Every line below between the one holding "green rocket: 2 -> 5" and the one holding "pink rocket: 0 -> 2", inclusive, should be copied exactly, and no other line.

Before-and-after object listings
- Opening Delimiter -

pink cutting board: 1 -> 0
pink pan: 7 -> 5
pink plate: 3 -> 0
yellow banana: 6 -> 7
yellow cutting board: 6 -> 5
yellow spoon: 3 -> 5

- Closing Delimiter -
- Opening Delimiter -

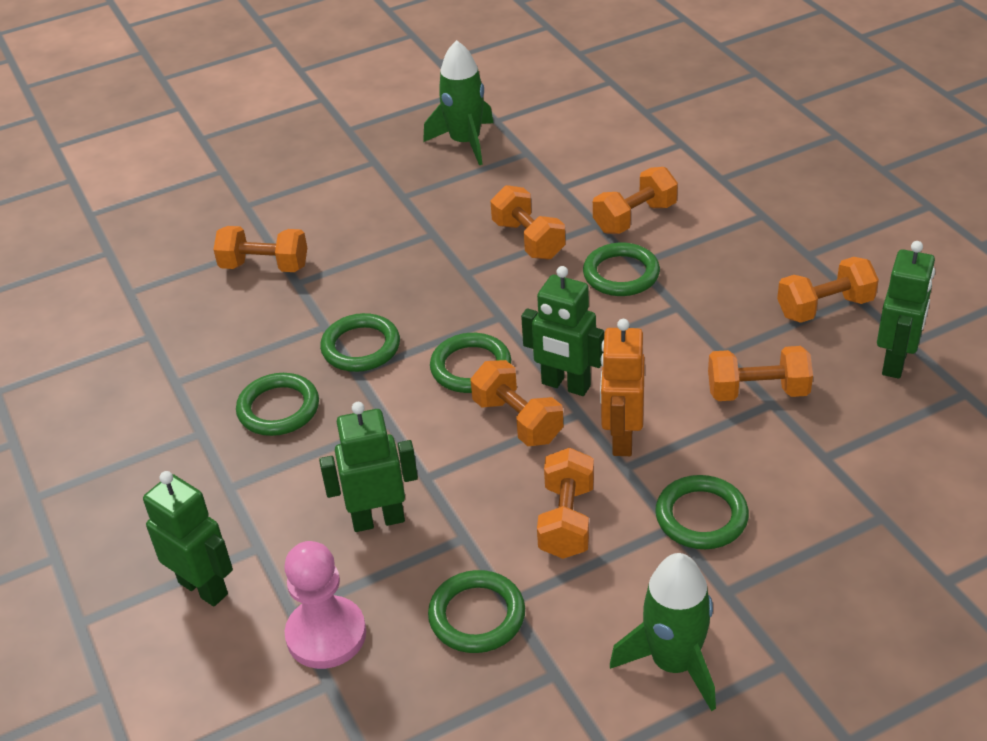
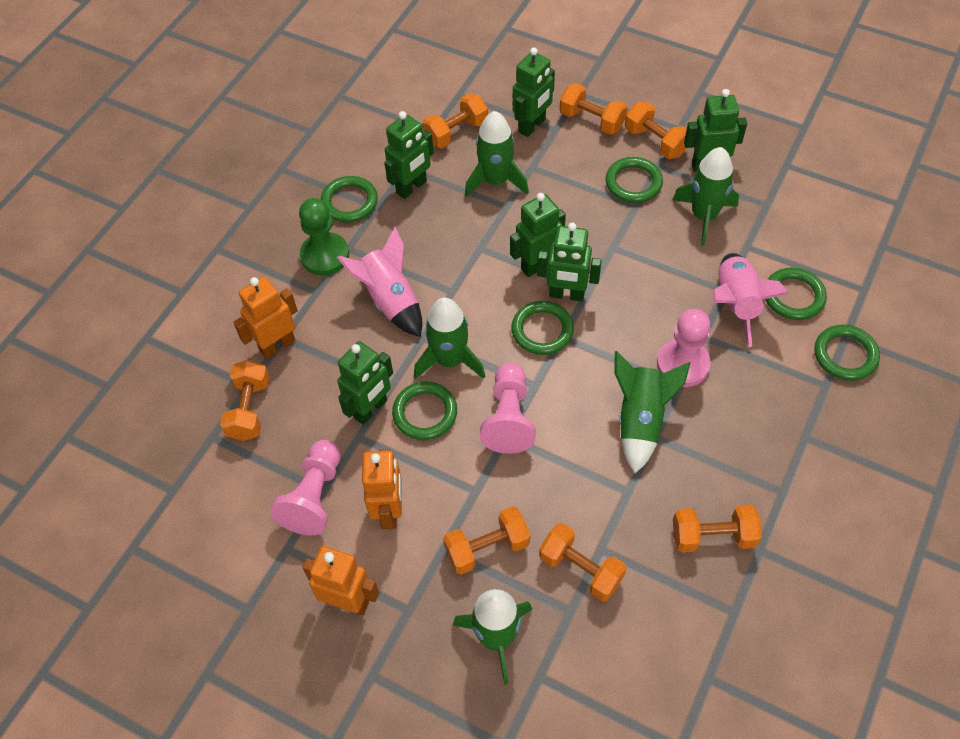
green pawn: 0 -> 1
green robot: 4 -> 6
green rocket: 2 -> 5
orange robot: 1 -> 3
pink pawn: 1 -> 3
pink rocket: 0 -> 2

- Closing Delimiter -

Answer to this problem →
green rocket: 2 -> 5
orange robot: 1 -> 3
pink pawn: 1 -> 3
pink rocket: 0 -> 2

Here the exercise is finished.